==== MATERIAL PROVIDED

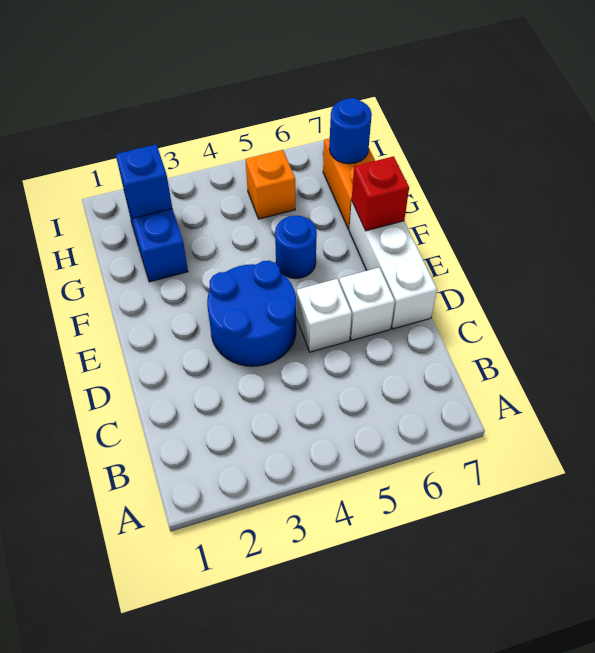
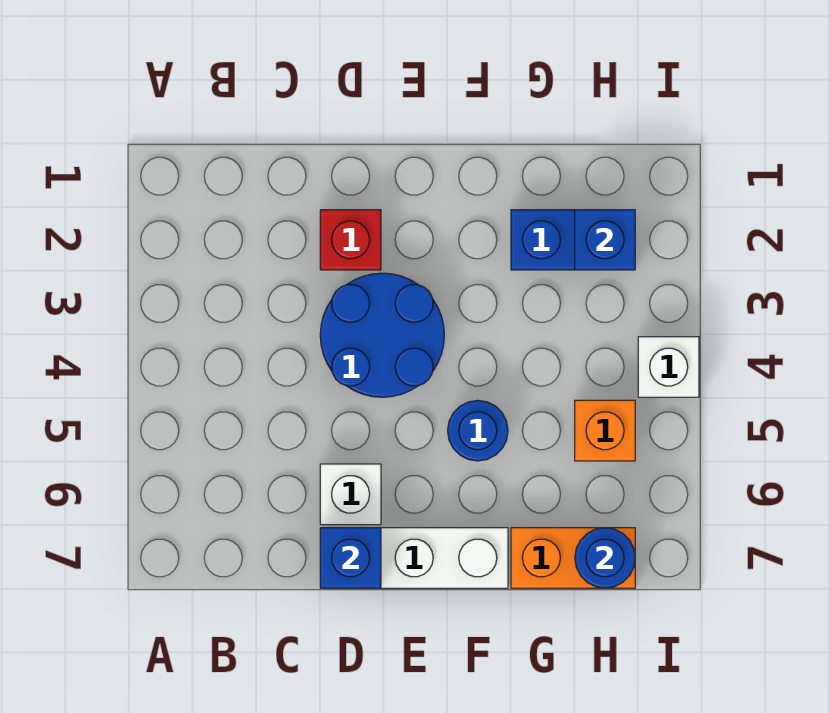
white brick D5 level 1 -> white brick I4 level 1
none -> blue brick D7 level 2
red brick F7 level 2 -> red brick D2 level 1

========

*GOAL OF THE EXERCISE*
Give the listing above again in its entirety, exactly as written and free of images.

*ANSWER TO THE PROBLEM*
white brick D5 level 1 -> white brick I4 level 1
none -> blue brick D7 level 2
red brick F7 level 2 -> red brick D2 level 1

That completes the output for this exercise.